**Source material**
##############################
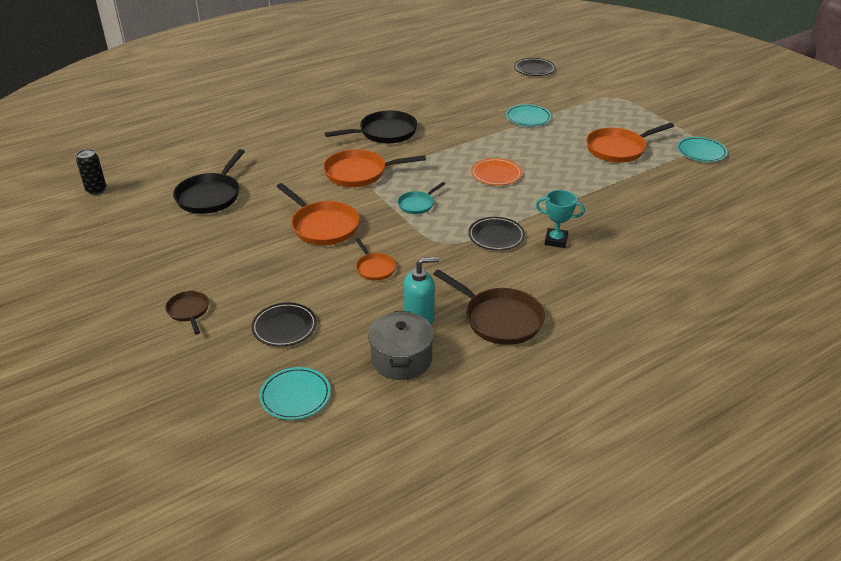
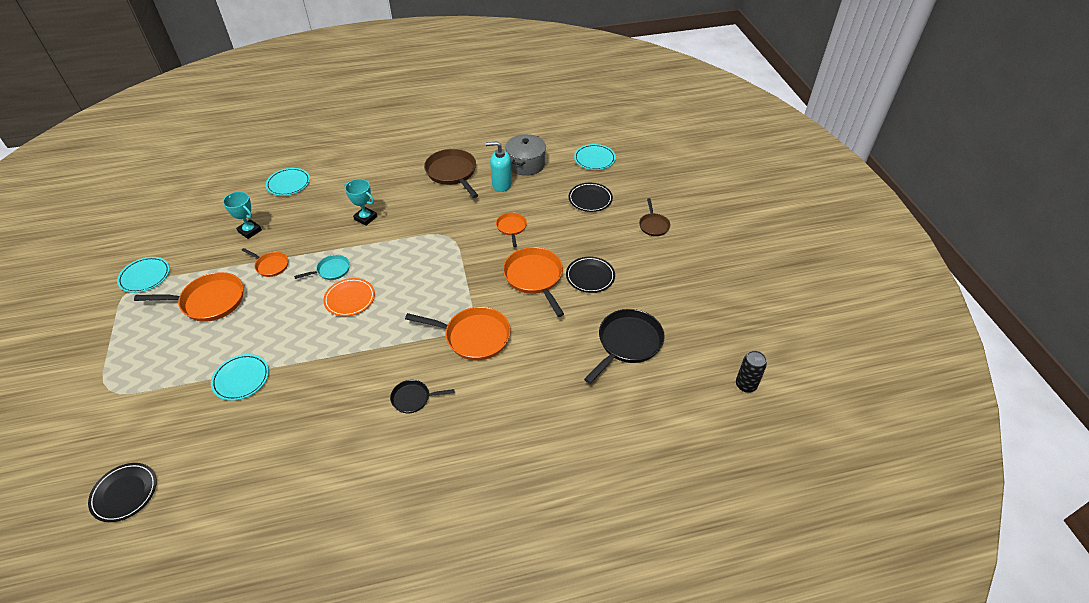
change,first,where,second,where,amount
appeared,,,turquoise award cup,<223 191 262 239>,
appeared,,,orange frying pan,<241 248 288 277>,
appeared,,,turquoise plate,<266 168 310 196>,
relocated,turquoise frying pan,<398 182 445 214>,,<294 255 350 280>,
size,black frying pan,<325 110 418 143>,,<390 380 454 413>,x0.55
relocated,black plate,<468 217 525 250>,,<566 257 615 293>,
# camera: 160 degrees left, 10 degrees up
##############################
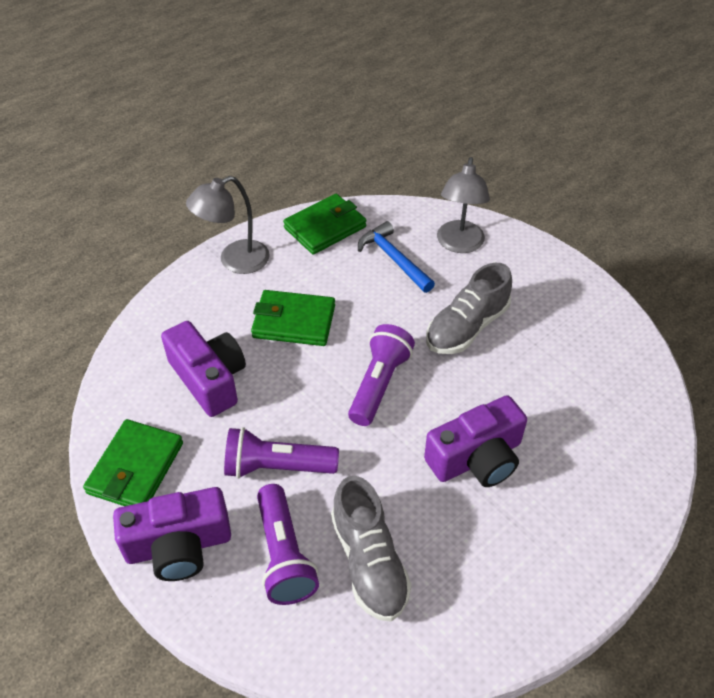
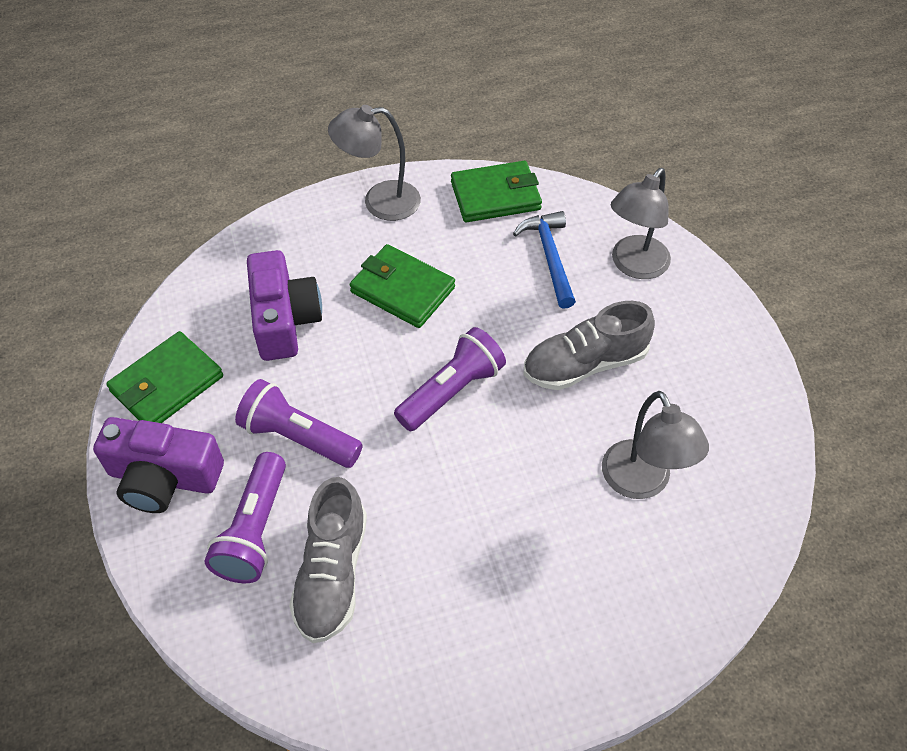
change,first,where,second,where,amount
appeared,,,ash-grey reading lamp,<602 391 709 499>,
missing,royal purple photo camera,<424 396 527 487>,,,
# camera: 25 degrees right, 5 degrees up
##############################
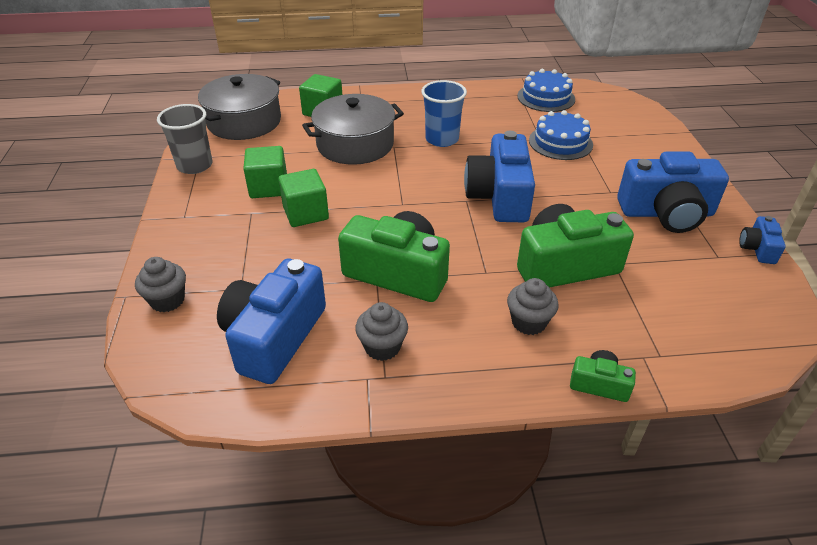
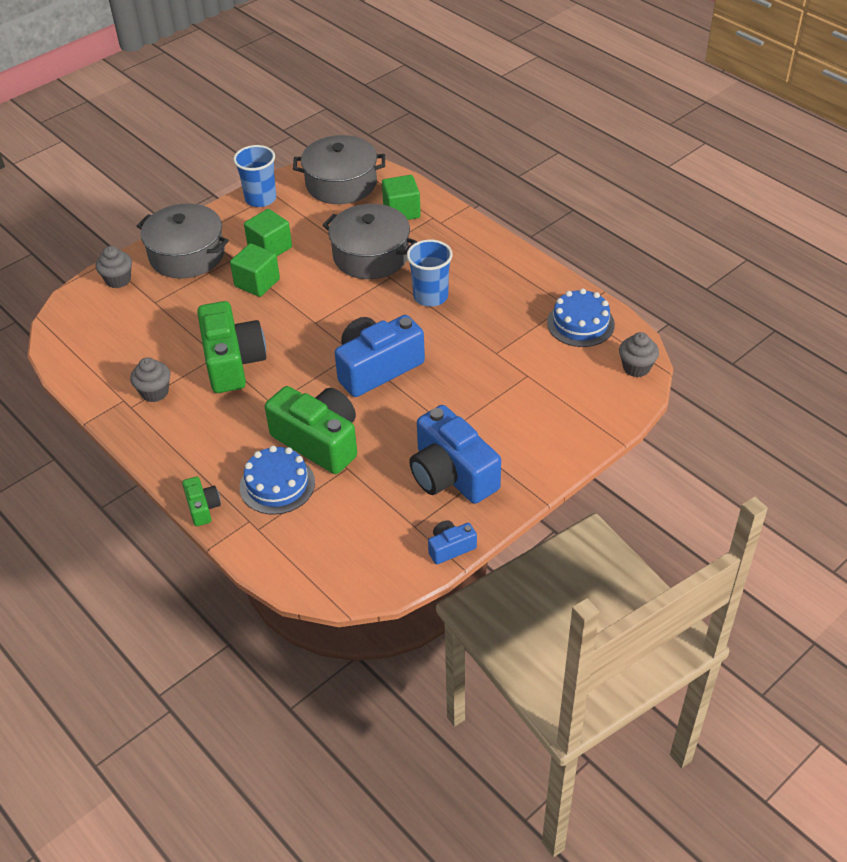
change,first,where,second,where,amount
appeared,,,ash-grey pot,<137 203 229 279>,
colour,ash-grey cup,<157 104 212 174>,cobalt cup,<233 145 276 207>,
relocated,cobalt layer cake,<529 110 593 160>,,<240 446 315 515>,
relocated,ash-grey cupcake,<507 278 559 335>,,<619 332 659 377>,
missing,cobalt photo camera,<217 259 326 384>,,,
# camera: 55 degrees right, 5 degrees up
##############################
**What you need to do**
For the string "appeared", search the preceding data and copy every line that includes it.

**The completed task**
appeared,,,turquoise award cup,<223 191 262 239>,
appeared,,,orange frying pan,<241 248 288 277>,
appeared,,,turquoise plate,<266 168 310 196>,
appeared,,,ash-grey reading lamp,<602 391 709 499>,
appeared,,,ash-grey pot,<137 203 229 279>,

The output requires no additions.